=== PROVIDED MATERIAL ===
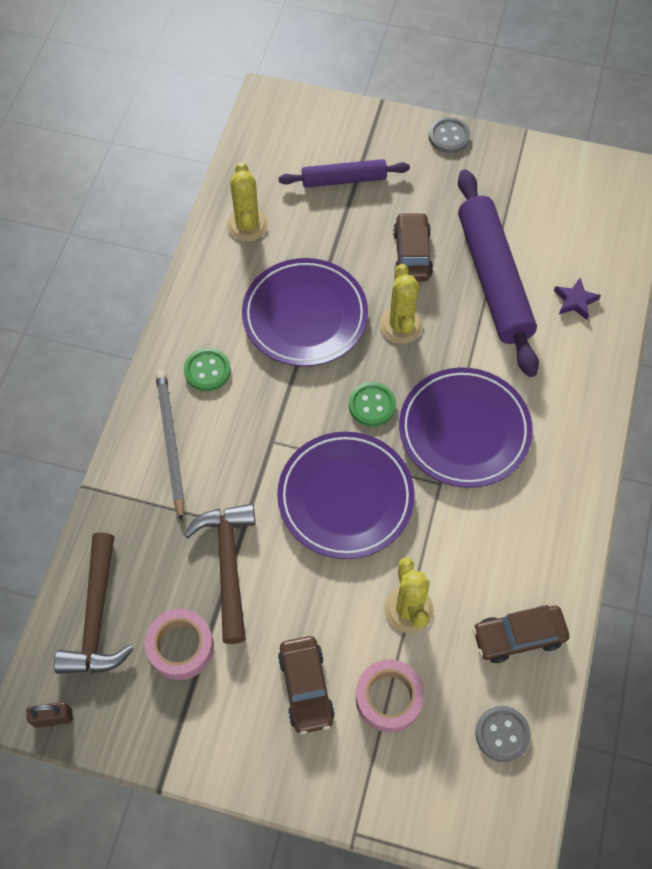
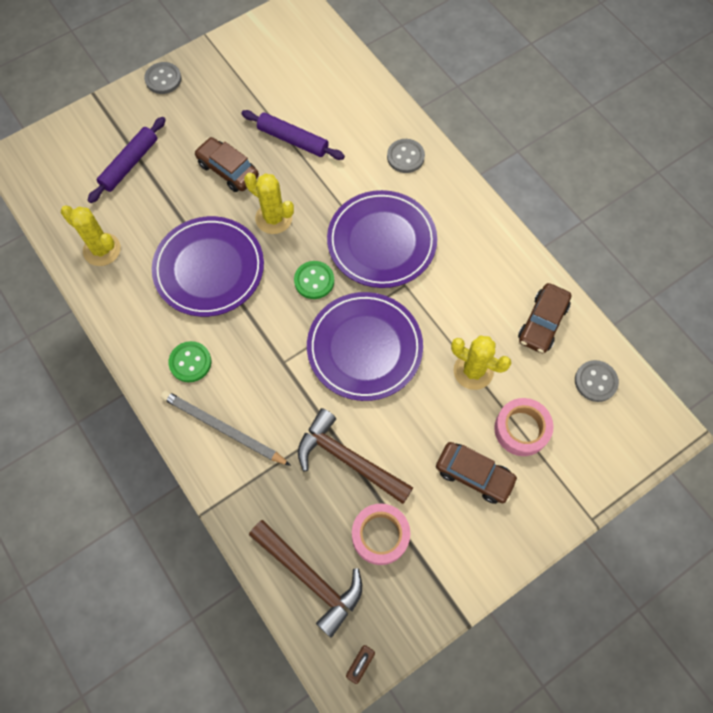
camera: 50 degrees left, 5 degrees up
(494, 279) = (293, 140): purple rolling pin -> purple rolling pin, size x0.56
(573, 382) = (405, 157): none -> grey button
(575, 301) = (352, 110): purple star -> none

=== TASK BRIEF ===
Copy the data word for word. Pictures do not go in the copy.

=== WRITTEN RESPONSE ===
camera: 50 degrees left, 5 degrees up
(494, 279) = (293, 140): purple rolling pin -> purple rolling pin, size x0.56
(573, 382) = (405, 157): none -> grey button
(575, 301) = (352, 110): purple star -> none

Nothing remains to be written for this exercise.